- [Exercise aim]:
Set down again exactly the lines of the listing below that fall between the line holding "camera: 35 degrees right, 10 degrees down" and the line holding "(265, 486) = (230, 275): white", inclusive.

- [Supplied material]:
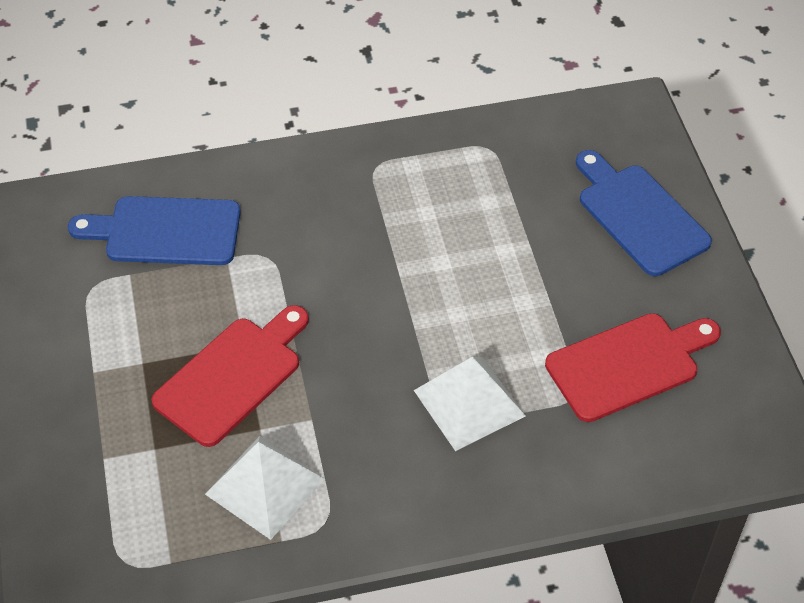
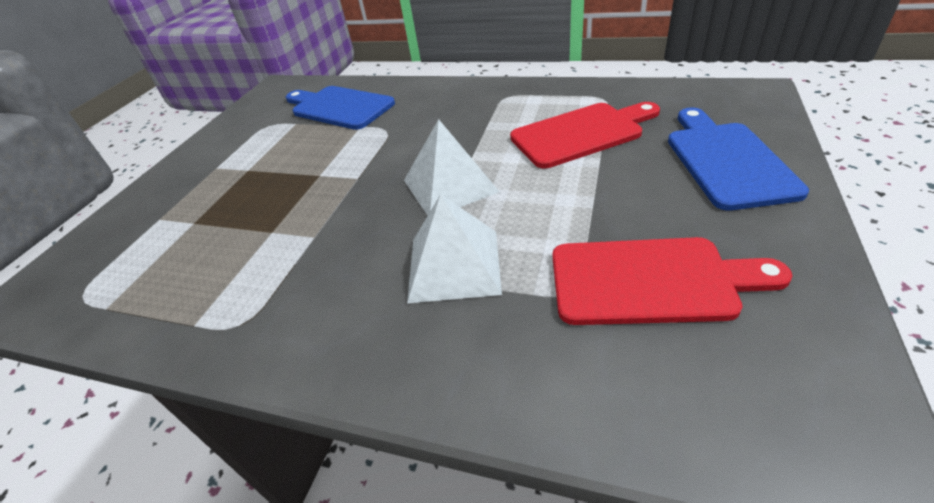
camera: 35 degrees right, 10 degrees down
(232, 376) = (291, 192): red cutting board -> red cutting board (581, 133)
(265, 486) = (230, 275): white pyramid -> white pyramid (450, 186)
--
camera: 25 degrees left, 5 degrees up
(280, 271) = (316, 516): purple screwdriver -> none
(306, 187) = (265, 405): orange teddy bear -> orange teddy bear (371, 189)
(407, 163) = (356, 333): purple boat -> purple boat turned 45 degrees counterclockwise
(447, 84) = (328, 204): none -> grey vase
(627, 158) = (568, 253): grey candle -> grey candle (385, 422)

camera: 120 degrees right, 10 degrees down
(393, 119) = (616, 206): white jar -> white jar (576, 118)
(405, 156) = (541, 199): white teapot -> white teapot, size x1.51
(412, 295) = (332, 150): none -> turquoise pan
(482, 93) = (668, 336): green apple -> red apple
* * *
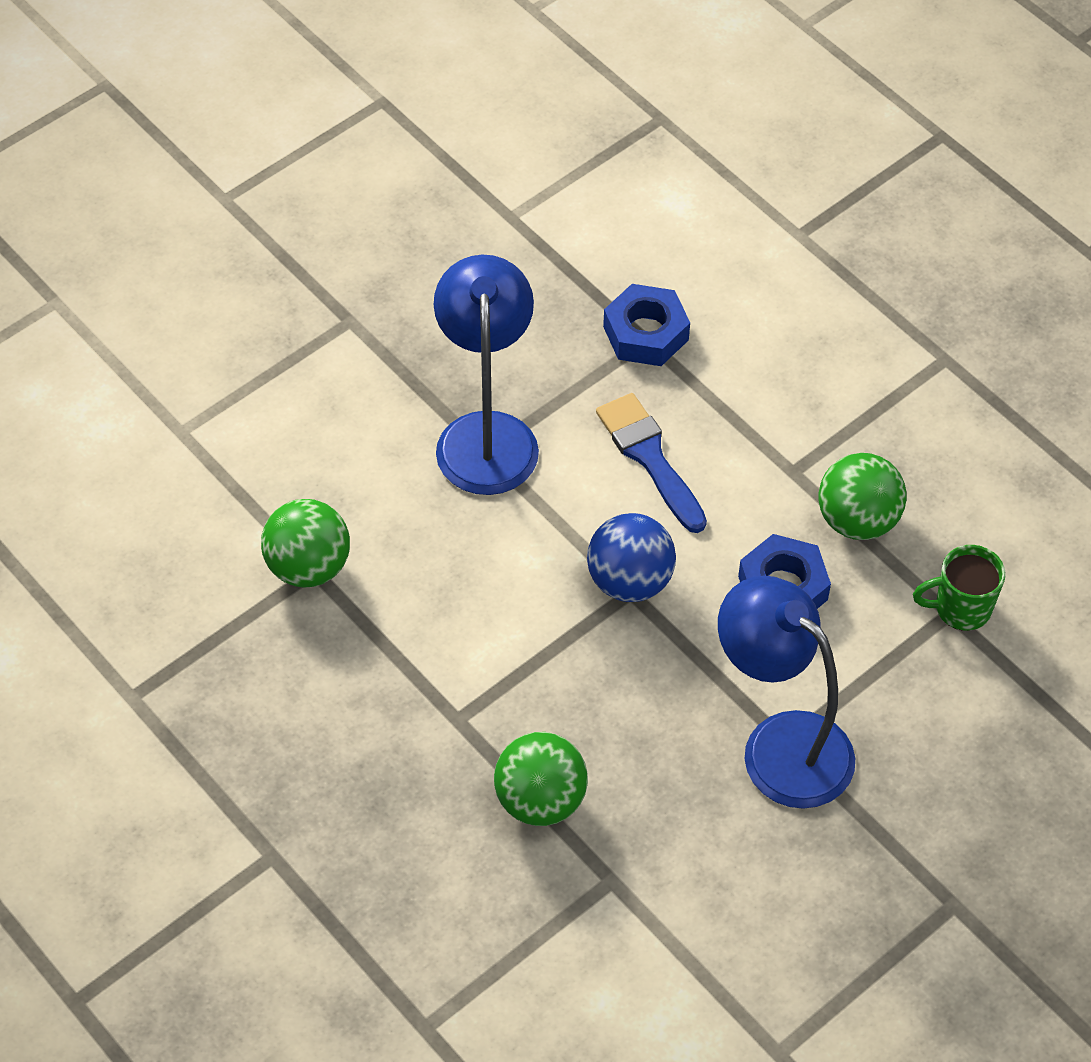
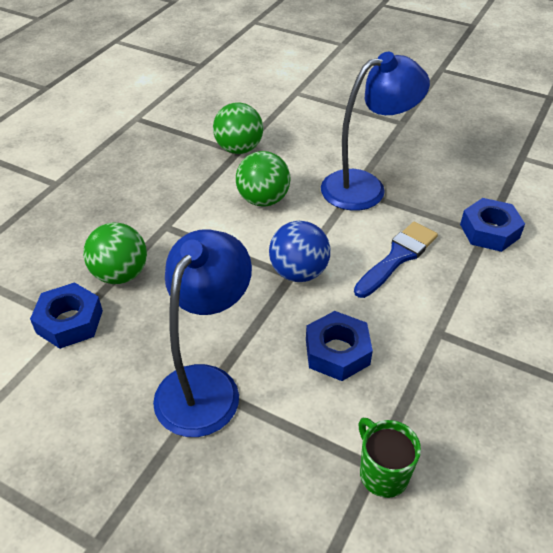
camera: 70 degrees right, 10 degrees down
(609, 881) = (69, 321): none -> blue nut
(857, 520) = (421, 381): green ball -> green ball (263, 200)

- [Exercise response]:
camera: 35 degrees right, 10 degrees down
(232, 376) = (291, 192): red cutting board -> red cutting board (581, 133)
(265, 486) = (230, 275): white pyramid -> white pyramid (450, 186)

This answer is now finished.